◆ **What the task requires**
Look for the line with "none -> pink light bulb [404,60,443,87]" in the data below, then reproduce word for word that line and every line after it. Leave out all pictures and add nothing.

◆ **Data under study**
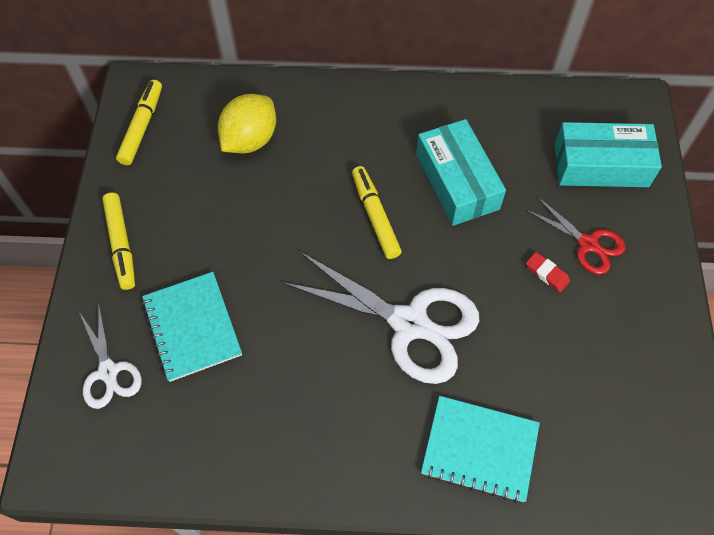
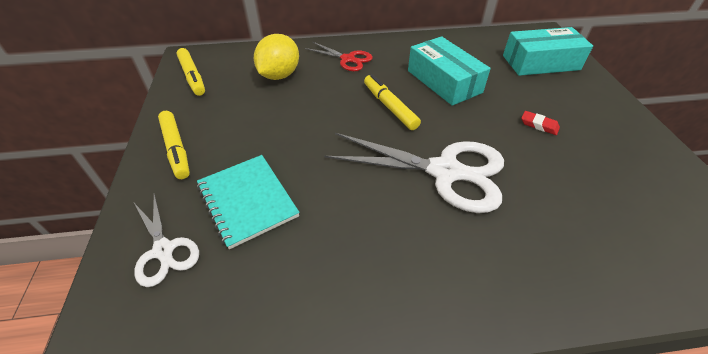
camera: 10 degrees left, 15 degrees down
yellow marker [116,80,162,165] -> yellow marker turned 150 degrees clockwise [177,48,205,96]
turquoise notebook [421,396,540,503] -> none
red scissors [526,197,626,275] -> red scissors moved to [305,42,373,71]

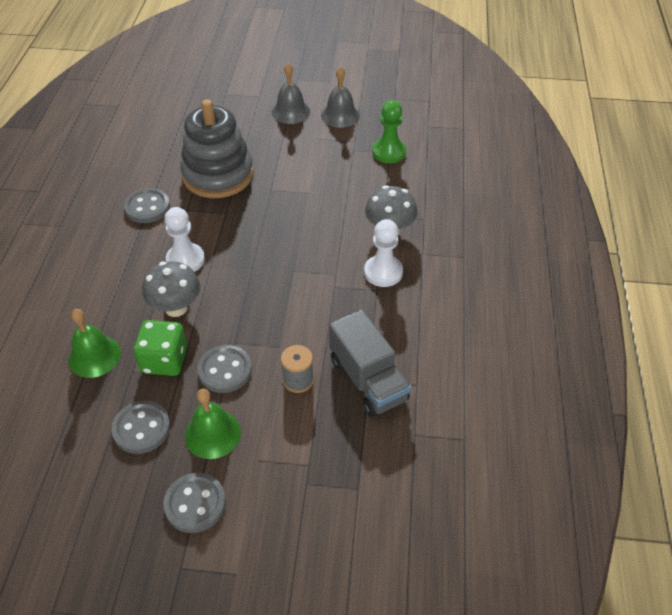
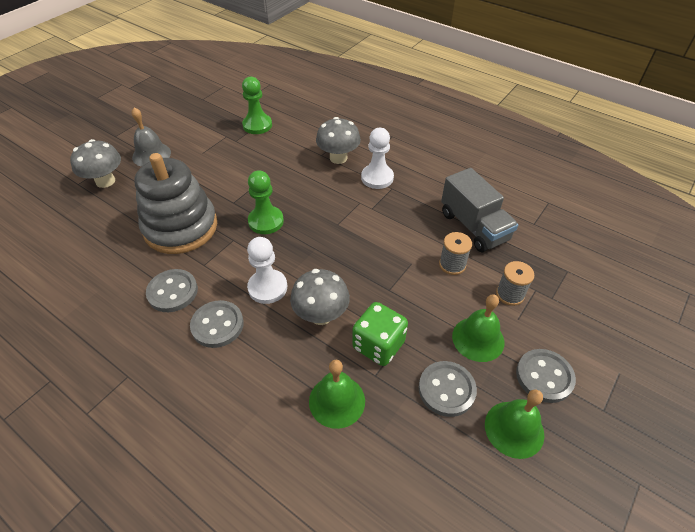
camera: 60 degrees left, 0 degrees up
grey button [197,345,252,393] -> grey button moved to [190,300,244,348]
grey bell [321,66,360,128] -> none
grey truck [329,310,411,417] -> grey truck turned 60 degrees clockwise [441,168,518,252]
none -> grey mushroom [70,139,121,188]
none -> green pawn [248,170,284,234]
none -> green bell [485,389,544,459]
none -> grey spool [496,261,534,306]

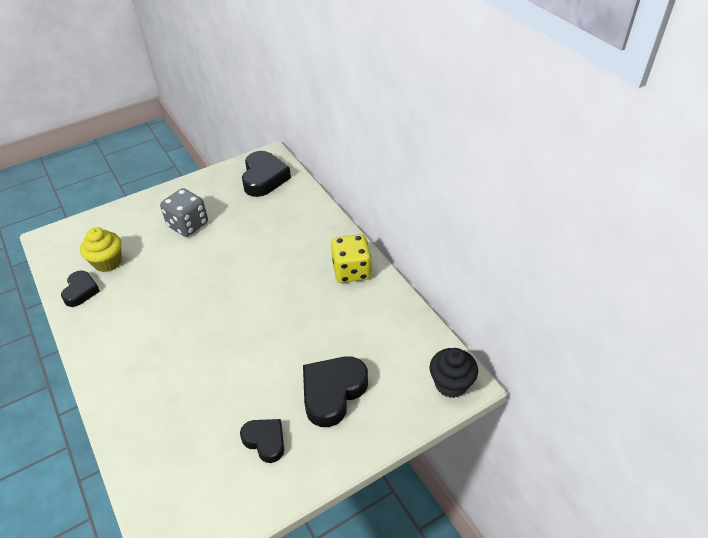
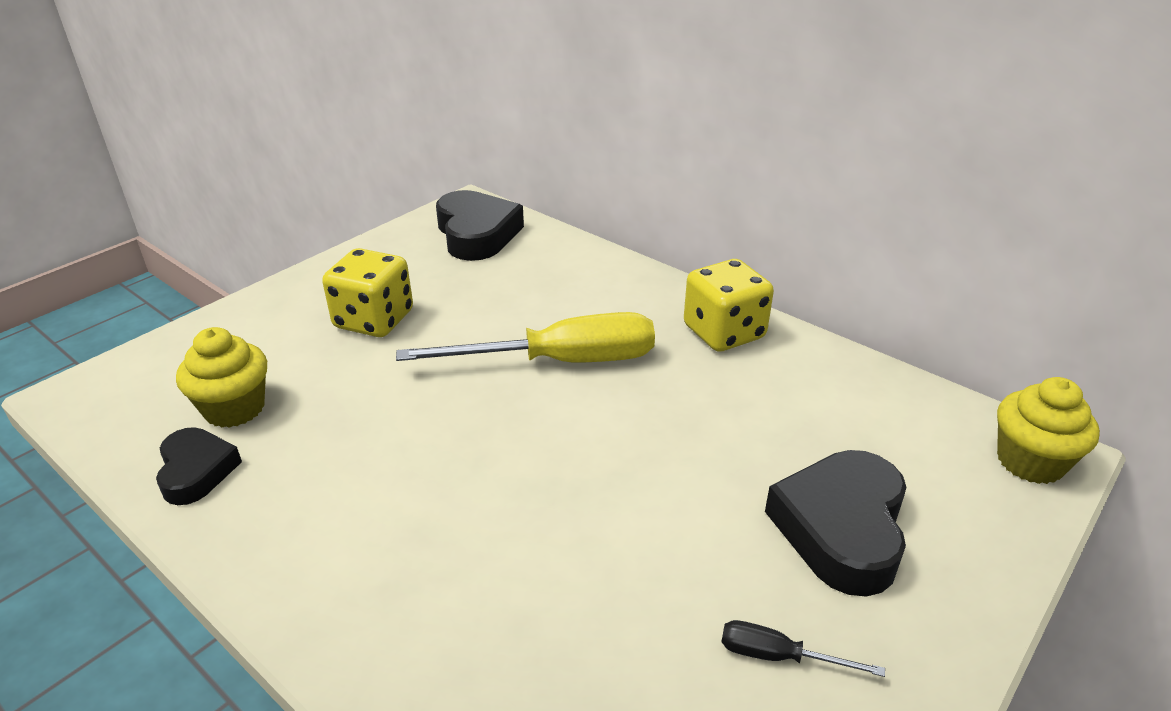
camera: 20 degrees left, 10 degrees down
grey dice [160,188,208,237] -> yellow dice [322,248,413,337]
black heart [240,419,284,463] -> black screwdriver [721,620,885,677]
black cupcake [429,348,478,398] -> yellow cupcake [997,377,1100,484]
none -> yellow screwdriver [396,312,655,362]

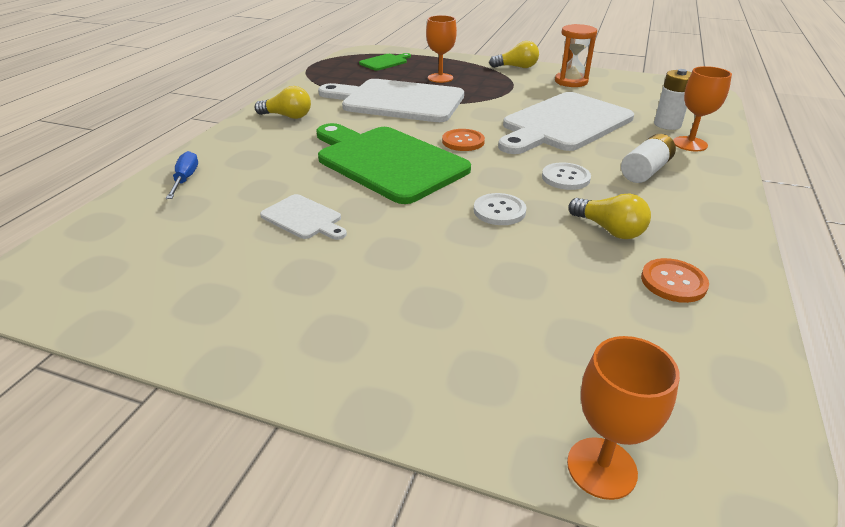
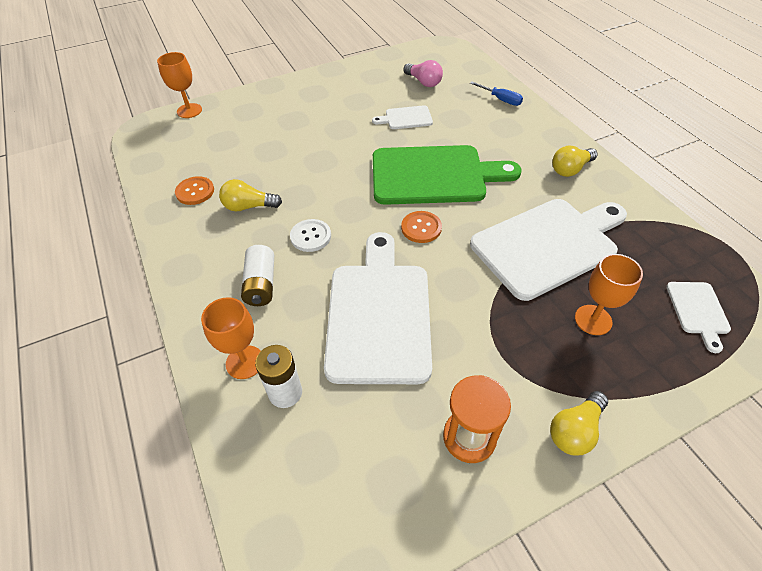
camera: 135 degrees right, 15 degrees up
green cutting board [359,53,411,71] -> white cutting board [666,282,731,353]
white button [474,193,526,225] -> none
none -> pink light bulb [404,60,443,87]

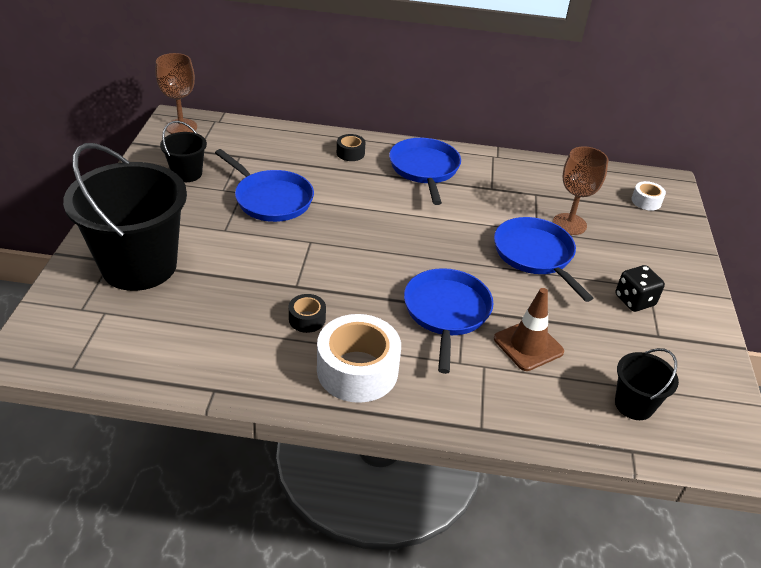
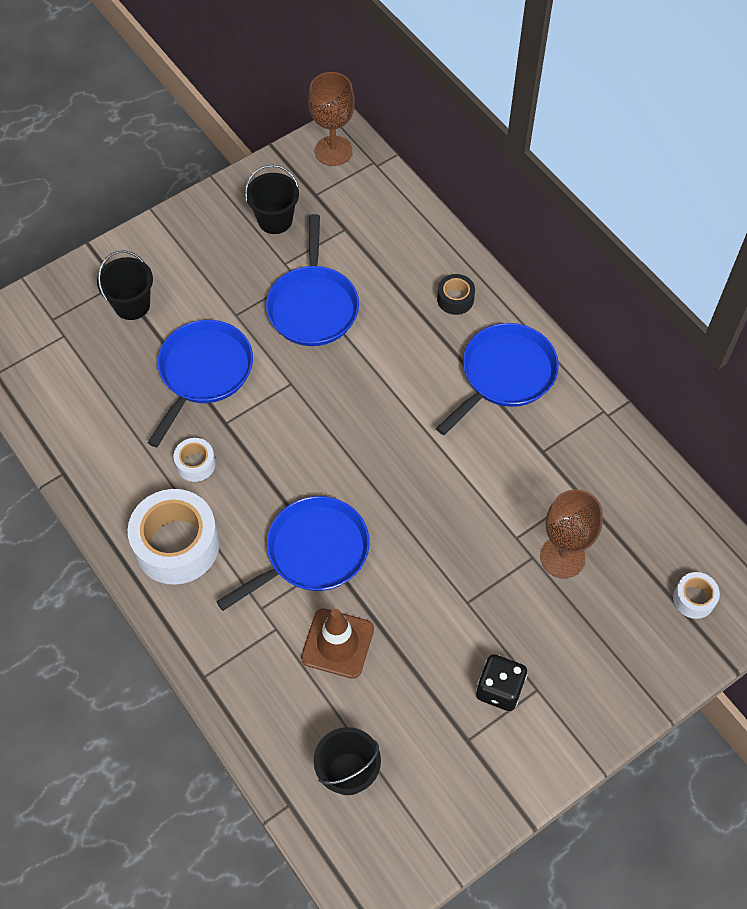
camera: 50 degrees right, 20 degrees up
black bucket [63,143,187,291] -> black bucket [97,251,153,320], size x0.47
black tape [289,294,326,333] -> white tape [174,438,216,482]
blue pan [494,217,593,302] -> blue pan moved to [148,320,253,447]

◆ **Written answer**
none -> pink light bulb [404,60,443,87]

camera: 50 degrees right, 20 degrees up
black bucket [63,143,187,291] -> black bucket [97,251,153,320], size x0.47
black tape [289,294,326,333] -> white tape [174,438,216,482]
blue pan [494,217,593,302] -> blue pan moved to [148,320,253,447]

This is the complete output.